(Object change listings)
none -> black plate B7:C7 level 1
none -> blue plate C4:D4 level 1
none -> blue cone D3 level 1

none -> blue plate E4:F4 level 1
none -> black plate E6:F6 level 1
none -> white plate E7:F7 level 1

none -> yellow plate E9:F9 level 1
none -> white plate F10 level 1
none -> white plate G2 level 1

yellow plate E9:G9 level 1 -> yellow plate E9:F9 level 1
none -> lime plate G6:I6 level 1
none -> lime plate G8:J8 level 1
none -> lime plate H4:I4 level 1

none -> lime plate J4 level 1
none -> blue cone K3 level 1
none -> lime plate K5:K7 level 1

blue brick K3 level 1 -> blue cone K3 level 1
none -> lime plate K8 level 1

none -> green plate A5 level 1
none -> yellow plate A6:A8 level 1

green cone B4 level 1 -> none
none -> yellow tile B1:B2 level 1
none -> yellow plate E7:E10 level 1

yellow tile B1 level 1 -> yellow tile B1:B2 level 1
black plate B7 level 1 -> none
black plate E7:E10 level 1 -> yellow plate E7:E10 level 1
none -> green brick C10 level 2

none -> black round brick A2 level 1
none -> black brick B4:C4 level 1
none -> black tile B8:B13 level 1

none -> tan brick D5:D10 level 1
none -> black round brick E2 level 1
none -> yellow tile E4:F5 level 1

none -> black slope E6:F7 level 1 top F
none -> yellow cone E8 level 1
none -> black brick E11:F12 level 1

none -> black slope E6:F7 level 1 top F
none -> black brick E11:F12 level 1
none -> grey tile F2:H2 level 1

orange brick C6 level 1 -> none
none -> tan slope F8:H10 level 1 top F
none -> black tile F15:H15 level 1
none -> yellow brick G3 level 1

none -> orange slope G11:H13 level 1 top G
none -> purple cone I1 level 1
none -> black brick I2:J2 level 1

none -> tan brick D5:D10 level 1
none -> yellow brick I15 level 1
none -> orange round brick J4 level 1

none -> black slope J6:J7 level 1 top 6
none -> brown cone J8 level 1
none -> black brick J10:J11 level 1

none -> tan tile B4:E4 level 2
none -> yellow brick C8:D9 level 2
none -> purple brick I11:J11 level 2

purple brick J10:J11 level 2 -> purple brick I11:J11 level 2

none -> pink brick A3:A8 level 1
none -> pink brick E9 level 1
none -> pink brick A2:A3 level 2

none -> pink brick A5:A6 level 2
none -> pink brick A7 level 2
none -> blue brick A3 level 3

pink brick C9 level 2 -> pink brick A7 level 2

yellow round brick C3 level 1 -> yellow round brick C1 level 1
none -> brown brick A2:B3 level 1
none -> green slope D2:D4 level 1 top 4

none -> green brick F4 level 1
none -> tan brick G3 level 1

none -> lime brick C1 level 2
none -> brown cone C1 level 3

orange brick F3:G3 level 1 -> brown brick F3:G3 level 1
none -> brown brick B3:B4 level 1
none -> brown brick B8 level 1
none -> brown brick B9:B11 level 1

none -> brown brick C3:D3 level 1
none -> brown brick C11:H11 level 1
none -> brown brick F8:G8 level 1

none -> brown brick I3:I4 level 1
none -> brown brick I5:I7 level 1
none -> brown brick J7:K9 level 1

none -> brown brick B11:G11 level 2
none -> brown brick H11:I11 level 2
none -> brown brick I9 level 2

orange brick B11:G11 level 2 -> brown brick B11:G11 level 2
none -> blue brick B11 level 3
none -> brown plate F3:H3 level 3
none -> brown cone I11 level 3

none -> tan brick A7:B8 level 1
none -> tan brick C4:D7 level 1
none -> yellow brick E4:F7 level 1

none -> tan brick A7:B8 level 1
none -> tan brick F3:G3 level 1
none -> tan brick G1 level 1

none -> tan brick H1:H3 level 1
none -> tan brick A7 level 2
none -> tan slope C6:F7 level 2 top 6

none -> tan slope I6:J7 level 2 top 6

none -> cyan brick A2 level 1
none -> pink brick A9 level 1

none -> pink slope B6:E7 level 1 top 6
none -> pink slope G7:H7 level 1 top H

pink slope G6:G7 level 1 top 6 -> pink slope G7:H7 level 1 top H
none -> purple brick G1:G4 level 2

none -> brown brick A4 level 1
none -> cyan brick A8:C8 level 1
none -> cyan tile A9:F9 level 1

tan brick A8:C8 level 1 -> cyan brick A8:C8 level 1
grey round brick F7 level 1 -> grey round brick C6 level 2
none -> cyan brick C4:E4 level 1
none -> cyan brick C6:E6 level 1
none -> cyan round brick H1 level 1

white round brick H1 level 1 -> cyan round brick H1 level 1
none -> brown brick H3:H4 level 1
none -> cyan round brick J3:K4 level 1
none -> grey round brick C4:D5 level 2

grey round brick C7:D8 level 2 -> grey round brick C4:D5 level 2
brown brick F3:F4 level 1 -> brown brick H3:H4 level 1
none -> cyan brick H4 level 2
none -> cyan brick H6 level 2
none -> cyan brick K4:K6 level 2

What this task involves: Print the records again, exactly as they stand above.

Answer to this task:
none -> black plate B7:C7 level 1
none -> blue plate C4:D4 level 1
none -> blue cone D3 level 1

none -> blue plate E4:F4 level 1
none -> black plate E6:F6 level 1
none -> white plate E7:F7 level 1

none -> yellow plate E9:F9 level 1
none -> white plate F10 level 1
none -> white plate G2 level 1

yellow plate E9:G9 level 1 -> yellow plate E9:F9 level 1
none -> lime plate G6:I6 level 1
none -> lime plate G8:J8 level 1
none -> lime plate H4:I4 level 1

none -> lime plate J4 level 1
none -> blue cone K3 level 1
none -> lime plate K5:K7 level 1

blue brick K3 level 1 -> blue cone K3 level 1
none -> lime plate K8 level 1

none -> green plate A5 level 1
none -> yellow plate A6:A8 level 1

green cone B4 level 1 -> none
none -> yellow tile B1:B2 level 1
none -> yellow plate E7:E10 level 1

yellow tile B1 level 1 -> yellow tile B1:B2 level 1
black plate B7 level 1 -> none
black plate E7:E10 level 1 -> yellow plate E7:E10 level 1
none -> green brick C10 level 2

none -> black round brick A2 level 1
none -> black brick B4:C4 level 1
none -> black tile B8:B13 level 1

none -> tan brick D5:D10 level 1
none -> black round brick E2 level 1
none -> yellow tile E4:F5 level 1

none -> black slope E6:F7 level 1 top F
none -> yellow cone E8 level 1
none -> black brick E11:F12 level 1

none -> black slope E6:F7 level 1 top F
none -> black brick E11:F12 level 1
none -> grey tile F2:H2 level 1

orange brick C6 level 1 -> none
none -> tan slope F8:H10 level 1 top F
none -> black tile F15:H15 level 1
none -> yellow brick G3 level 1

none -> orange slope G11:H13 level 1 top G
none -> purple cone I1 level 1
none -> black brick I2:J2 level 1

none -> tan brick D5:D10 level 1
none -> yellow brick I15 level 1
none -> orange round brick J4 level 1

none -> black slope J6:J7 level 1 top 6
none -> brown cone J8 level 1
none -> black brick J10:J11 level 1

none -> tan tile B4:E4 level 2
none -> yellow brick C8:D9 level 2
none -> purple brick I11:J11 level 2

purple brick J10:J11 level 2 -> purple brick I11:J11 level 2

none -> pink brick A3:A8 level 1
none -> pink brick E9 level 1
none -> pink brick A2:A3 level 2

none -> pink brick A5:A6 level 2
none -> pink brick A7 level 2
none -> blue brick A3 level 3

pink brick C9 level 2 -> pink brick A7 level 2

yellow round brick C3 level 1 -> yellow round brick C1 level 1
none -> brown brick A2:B3 level 1
none -> green slope D2:D4 level 1 top 4

none -> green brick F4 level 1
none -> tan brick G3 level 1

none -> lime brick C1 level 2
none -> brown cone C1 level 3

orange brick F3:G3 level 1 -> brown brick F3:G3 level 1
none -> brown brick B3:B4 level 1
none -> brown brick B8 level 1
none -> brown brick B9:B11 level 1

none -> brown brick C3:D3 level 1
none -> brown brick C11:H11 level 1
none -> brown brick F8:G8 level 1

none -> brown brick I3:I4 level 1
none -> brown brick I5:I7 level 1
none -> brown brick J7:K9 level 1

none -> brown brick B11:G11 level 2
none -> brown brick H11:I11 level 2
none -> brown brick I9 level 2

orange brick B11:G11 level 2 -> brown brick B11:G11 level 2
none -> blue brick B11 level 3
none -> brown plate F3:H3 level 3
none -> brown cone I11 level 3

none -> tan brick A7:B8 level 1
none -> tan brick C4:D7 level 1
none -> yellow brick E4:F7 level 1

none -> tan brick A7:B8 level 1
none -> tan brick F3:G3 level 1
none -> tan brick G1 level 1

none -> tan brick H1:H3 level 1
none -> tan brick A7 level 2
none -> tan slope C6:F7 level 2 top 6

none -> tan slope I6:J7 level 2 top 6

none -> cyan brick A2 level 1
none -> pink brick A9 level 1

none -> pink slope B6:E7 level 1 top 6
none -> pink slope G7:H7 level 1 top H

pink slope G6:G7 level 1 top 6 -> pink slope G7:H7 level 1 top H
none -> purple brick G1:G4 level 2

none -> brown brick A4 level 1
none -> cyan brick A8:C8 level 1
none -> cyan tile A9:F9 level 1

tan brick A8:C8 level 1 -> cyan brick A8:C8 level 1
grey round brick F7 level 1 -> grey round brick C6 level 2
none -> cyan brick C4:E4 level 1
none -> cyan brick C6:E6 level 1
none -> cyan round brick H1 level 1

white round brick H1 level 1 -> cyan round brick H1 level 1
none -> brown brick H3:H4 level 1
none -> cyan round brick J3:K4 level 1
none -> grey round brick C4:D5 level 2

grey round brick C7:D8 level 2 -> grey round brick C4:D5 level 2
brown brick F3:F4 level 1 -> brown brick H3:H4 level 1
none -> cyan brick H4 level 2
none -> cyan brick H6 level 2
none -> cyan brick K4:K6 level 2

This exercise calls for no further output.